#### Directions:
From the records below, print exactly the lines starting at the one containing "orange mushroom: 3 -> 1" and ending at the one containing "orange pan: 0 -> 2", ends included, and nothing else.

#### Object correspondence data:
== Segment start ==

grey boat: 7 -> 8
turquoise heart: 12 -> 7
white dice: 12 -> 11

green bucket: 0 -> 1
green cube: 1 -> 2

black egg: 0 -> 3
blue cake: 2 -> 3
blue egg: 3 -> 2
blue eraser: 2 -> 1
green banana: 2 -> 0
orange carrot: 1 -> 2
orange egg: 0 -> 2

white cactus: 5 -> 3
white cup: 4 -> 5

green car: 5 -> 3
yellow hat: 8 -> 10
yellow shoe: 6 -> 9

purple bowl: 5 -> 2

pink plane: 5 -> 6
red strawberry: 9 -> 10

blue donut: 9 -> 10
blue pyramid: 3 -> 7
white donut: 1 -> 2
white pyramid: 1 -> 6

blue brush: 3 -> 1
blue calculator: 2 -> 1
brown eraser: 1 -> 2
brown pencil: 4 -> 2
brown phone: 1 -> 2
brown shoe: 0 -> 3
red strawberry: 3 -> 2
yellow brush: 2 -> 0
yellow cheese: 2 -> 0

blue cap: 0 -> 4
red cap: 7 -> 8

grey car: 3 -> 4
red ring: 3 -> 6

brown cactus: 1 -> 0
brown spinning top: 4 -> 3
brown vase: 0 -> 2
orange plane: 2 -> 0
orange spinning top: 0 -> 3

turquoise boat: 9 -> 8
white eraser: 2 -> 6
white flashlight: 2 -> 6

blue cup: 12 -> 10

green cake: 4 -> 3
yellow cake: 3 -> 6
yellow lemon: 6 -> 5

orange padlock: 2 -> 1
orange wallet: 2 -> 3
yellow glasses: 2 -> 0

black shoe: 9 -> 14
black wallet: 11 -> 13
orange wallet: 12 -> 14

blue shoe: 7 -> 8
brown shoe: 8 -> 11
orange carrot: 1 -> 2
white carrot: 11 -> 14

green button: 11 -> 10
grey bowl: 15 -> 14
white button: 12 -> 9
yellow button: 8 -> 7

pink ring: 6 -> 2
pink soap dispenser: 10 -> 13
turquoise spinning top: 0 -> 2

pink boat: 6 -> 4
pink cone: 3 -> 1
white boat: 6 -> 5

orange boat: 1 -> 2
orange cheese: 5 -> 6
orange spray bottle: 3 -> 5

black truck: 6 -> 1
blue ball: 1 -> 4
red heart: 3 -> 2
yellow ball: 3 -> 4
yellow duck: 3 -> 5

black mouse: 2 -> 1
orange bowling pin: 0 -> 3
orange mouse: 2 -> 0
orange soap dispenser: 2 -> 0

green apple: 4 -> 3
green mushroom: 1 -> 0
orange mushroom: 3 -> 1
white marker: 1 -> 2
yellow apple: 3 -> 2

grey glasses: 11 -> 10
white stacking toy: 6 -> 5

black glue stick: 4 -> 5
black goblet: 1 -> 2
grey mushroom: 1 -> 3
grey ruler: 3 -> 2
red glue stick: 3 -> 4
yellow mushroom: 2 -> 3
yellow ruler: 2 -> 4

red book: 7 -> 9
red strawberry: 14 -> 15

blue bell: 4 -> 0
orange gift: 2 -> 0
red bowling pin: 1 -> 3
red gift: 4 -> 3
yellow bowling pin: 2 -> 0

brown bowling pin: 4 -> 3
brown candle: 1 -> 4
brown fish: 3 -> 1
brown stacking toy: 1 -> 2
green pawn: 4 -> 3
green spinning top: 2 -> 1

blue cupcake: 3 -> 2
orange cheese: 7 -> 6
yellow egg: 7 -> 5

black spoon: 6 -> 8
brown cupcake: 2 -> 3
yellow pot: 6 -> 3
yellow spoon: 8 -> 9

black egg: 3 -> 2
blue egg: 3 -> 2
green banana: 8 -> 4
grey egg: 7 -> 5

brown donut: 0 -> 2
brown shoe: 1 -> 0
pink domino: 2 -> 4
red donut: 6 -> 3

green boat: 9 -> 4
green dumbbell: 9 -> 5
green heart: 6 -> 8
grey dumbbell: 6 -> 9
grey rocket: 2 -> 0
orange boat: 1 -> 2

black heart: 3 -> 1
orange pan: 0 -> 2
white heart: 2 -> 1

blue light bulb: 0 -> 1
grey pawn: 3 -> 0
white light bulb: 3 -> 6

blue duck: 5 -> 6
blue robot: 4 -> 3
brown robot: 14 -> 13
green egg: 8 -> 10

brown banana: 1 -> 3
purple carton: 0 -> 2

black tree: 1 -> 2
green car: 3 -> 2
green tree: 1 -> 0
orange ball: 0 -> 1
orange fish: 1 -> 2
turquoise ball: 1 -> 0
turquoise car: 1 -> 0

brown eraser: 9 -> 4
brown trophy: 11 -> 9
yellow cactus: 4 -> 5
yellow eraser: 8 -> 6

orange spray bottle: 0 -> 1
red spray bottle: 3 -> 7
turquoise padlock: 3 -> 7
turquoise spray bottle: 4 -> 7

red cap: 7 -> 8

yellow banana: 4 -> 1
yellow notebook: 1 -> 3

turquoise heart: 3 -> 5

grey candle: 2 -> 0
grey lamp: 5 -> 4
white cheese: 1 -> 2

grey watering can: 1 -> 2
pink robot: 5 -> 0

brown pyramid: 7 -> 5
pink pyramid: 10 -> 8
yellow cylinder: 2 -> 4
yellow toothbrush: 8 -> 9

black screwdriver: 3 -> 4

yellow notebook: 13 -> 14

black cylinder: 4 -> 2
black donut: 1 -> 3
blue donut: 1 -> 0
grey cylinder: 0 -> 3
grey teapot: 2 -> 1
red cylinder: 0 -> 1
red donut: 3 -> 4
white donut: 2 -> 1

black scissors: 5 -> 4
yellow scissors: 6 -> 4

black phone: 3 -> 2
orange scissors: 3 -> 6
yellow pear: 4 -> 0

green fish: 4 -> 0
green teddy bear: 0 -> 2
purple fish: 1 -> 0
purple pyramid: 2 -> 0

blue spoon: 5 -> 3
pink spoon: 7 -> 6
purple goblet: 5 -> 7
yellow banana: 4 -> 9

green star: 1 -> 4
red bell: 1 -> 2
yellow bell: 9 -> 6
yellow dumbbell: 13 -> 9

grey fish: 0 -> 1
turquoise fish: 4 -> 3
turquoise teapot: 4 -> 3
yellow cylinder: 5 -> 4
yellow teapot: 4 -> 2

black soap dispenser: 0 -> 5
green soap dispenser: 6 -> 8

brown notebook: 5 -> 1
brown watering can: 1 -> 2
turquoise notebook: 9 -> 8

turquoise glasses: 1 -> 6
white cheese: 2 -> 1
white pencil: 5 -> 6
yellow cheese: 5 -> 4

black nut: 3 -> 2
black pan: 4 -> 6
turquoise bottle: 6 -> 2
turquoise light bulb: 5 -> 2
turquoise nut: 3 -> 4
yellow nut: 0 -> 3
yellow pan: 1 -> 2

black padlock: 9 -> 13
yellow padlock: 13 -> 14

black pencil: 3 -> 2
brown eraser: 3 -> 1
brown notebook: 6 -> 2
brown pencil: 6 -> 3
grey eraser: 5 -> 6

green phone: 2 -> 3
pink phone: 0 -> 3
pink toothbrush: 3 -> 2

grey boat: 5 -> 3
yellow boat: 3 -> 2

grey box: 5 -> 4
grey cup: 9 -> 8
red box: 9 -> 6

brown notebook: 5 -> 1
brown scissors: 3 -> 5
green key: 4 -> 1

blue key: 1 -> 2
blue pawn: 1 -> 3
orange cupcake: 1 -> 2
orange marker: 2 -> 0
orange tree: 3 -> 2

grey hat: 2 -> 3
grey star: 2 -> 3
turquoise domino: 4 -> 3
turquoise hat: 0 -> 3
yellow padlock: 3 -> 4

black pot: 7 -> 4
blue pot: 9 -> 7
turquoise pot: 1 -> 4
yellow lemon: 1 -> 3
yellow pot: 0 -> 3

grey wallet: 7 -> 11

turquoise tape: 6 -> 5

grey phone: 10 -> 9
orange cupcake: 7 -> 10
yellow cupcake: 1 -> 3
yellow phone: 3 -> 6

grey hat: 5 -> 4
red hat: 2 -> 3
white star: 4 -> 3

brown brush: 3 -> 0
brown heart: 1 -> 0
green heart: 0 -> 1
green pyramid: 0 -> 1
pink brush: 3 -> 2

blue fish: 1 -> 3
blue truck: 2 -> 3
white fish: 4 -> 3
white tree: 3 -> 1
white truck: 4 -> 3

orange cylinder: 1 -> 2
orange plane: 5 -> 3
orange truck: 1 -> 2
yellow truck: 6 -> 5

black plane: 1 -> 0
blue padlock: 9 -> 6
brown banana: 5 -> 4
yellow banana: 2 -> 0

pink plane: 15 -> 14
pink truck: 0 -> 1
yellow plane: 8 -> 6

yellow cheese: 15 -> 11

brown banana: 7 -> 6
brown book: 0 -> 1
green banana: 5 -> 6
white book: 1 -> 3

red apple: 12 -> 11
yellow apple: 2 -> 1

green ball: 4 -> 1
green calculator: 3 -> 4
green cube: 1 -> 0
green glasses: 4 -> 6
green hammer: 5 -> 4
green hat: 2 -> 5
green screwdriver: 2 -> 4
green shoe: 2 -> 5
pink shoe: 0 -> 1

== Segment end ==

#### Exercise output:
orange mushroom: 3 -> 1
white marker: 1 -> 2
yellow apple: 3 -> 2

grey glasses: 11 -> 10
white stacking toy: 6 -> 5

black glue stick: 4 -> 5
black goblet: 1 -> 2
grey mushroom: 1 -> 3
grey ruler: 3 -> 2
red glue stick: 3 -> 4
yellow mushroom: 2 -> 3
yellow ruler: 2 -> 4

red book: 7 -> 9
red strawberry: 14 -> 15

blue bell: 4 -> 0
orange gift: 2 -> 0
red bowling pin: 1 -> 3
red gift: 4 -> 3
yellow bowling pin: 2 -> 0

brown bowling pin: 4 -> 3
brown candle: 1 -> 4
brown fish: 3 -> 1
brown stacking toy: 1 -> 2
green pawn: 4 -> 3
green spinning top: 2 -> 1

blue cupcake: 3 -> 2
orange cheese: 7 -> 6
yellow egg: 7 -> 5

black spoon: 6 -> 8
brown cupcake: 2 -> 3
yellow pot: 6 -> 3
yellow spoon: 8 -> 9

black egg: 3 -> 2
blue egg: 3 -> 2
green banana: 8 -> 4
grey egg: 7 -> 5

brown donut: 0 -> 2
brown shoe: 1 -> 0
pink domino: 2 -> 4
red donut: 6 -> 3

green boat: 9 -> 4
green dumbbell: 9 -> 5
green heart: 6 -> 8
grey dumbbell: 6 -> 9
grey rocket: 2 -> 0
orange boat: 1 -> 2

black heart: 3 -> 1
orange pan: 0 -> 2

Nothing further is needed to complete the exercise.